» **What you will do**
Return each line in the records below that includes "trapezoid".
#### Records for processing ####
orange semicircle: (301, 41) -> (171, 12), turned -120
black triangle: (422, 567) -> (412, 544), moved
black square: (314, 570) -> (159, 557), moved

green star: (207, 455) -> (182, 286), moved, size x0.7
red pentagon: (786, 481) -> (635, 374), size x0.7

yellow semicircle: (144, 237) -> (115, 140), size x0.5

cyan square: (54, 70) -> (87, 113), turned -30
####
#### Records for processing ####
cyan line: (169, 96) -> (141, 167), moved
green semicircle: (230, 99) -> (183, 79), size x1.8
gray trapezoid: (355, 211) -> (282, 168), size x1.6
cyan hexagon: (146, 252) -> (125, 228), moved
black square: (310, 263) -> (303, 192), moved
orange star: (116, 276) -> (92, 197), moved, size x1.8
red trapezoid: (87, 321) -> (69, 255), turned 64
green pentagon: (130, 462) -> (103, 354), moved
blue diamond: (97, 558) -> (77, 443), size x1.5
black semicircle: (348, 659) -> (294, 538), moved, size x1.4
####
» **Response to this task**
gray trapezoid: (355, 211) -> (282, 168), size x1.6
red trapezoid: (87, 321) -> (69, 255), turned 64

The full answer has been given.